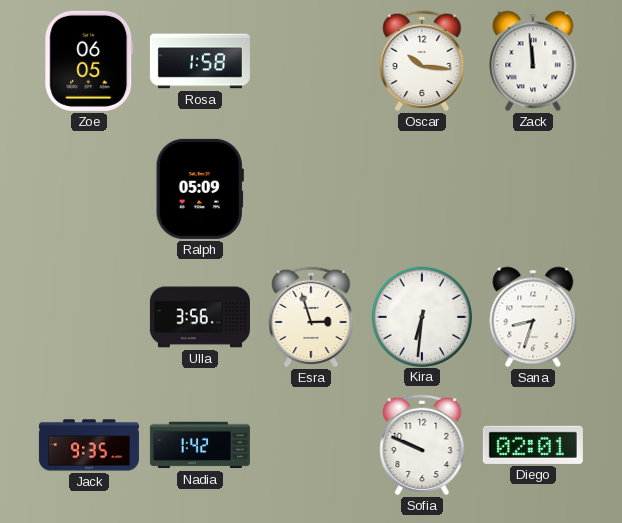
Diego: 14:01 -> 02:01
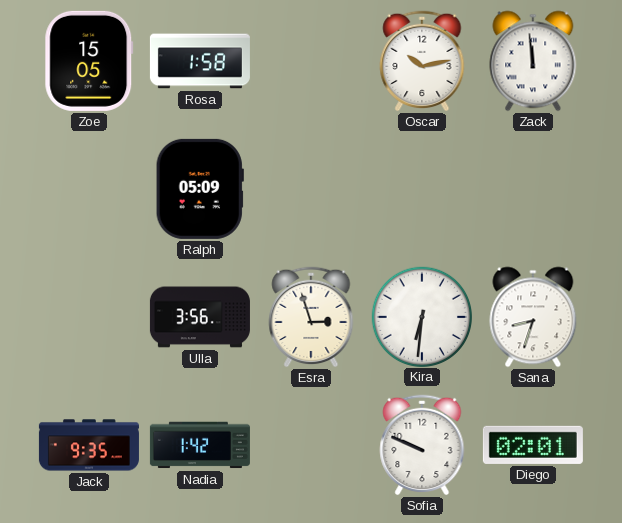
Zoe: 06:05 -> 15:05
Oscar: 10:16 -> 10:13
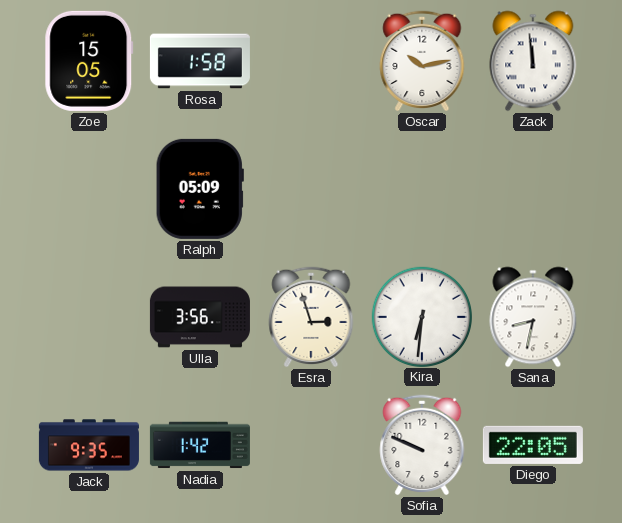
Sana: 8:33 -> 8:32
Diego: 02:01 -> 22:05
* * *
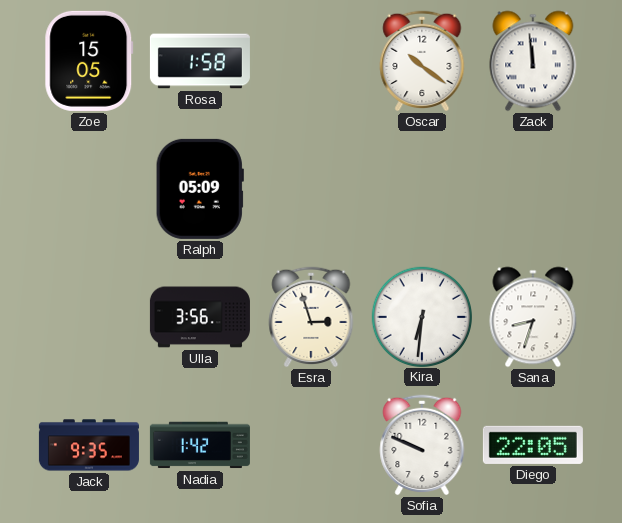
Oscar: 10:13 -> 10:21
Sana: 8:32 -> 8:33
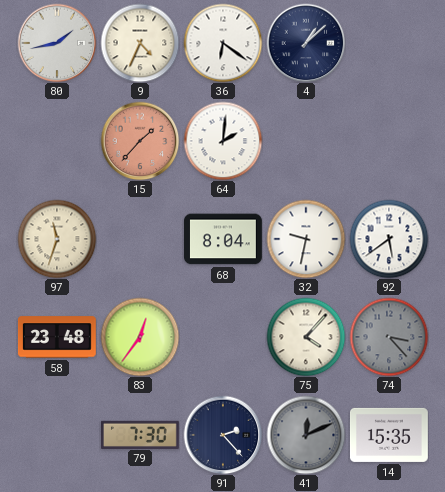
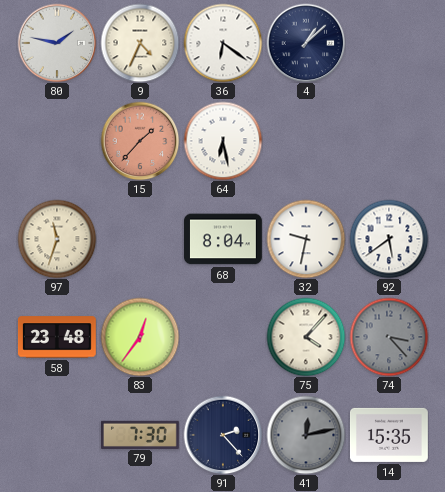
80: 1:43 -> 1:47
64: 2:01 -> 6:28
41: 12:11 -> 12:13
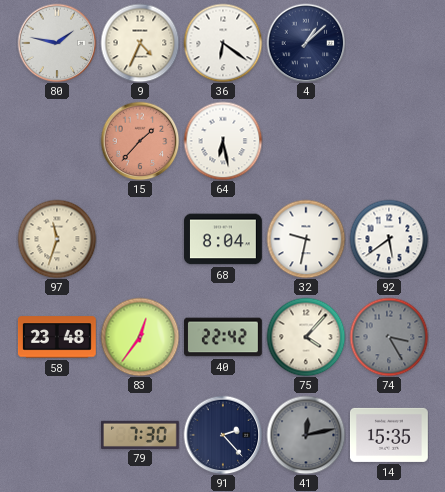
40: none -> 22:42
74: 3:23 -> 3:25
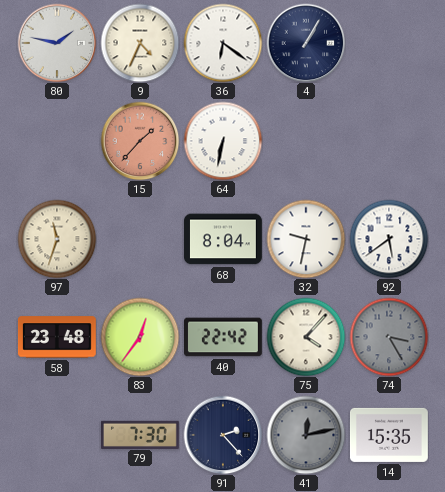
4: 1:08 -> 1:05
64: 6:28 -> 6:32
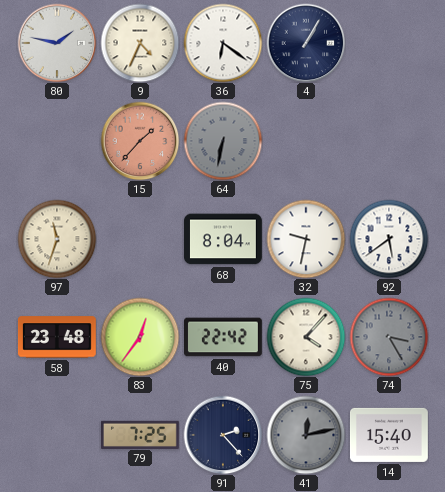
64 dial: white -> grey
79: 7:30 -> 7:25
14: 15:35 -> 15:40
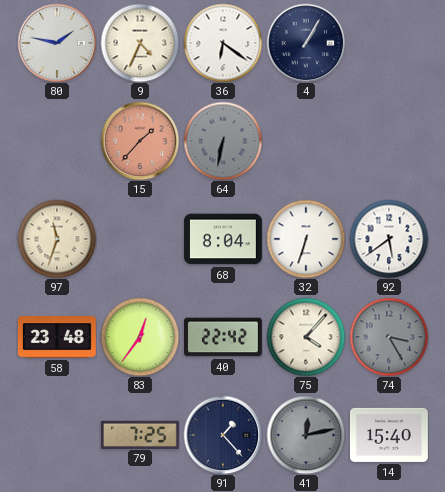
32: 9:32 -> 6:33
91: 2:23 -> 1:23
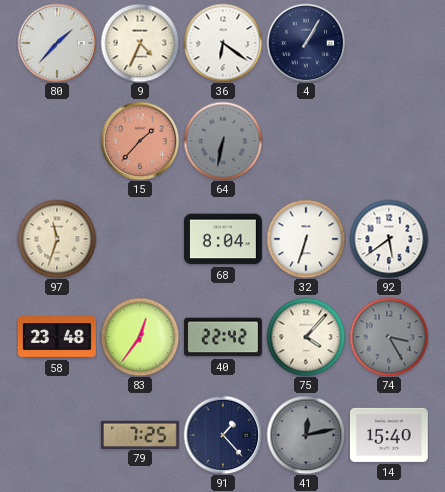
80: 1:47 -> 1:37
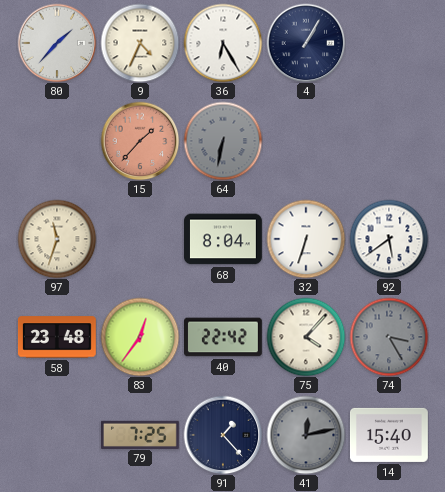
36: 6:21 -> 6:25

> **WHAT IS BEING ASKED**:
Convert the rows above, between the lines holding "Oscar: 10:13 -> 10:21" and "36: 6:21 -> 6:25", inclusive, into a JSON list of strings with one string per line. Leave out blank lines and the pictures.

> **OUTPUT FOR THIS TASK**:
[
  "Oscar: 10:13 -> 10:21",
  "Sana: 8:32 -> 8:33",
  "80: 1:43 -> 1:47",
  "64: 2:01 -> 6:28",
  "41: 12:11 -> 12:13",
  "40: none -> 22:42",
  "74: 3:23 -> 3:25",
  "4: 1:08 -> 1:05",
  "64: 6:28 -> 6:32",
  "64 dial: white -> grey",
  "79: 7:30 -> 7:25",
  "14: 15:35 -> 15:40",
  "32: 9:32 -> 6:33",
  "91: 2:23 -> 1:23",
  "80: 1:47 -> 1:37",
  "36: 6:21 -> 6:25"
]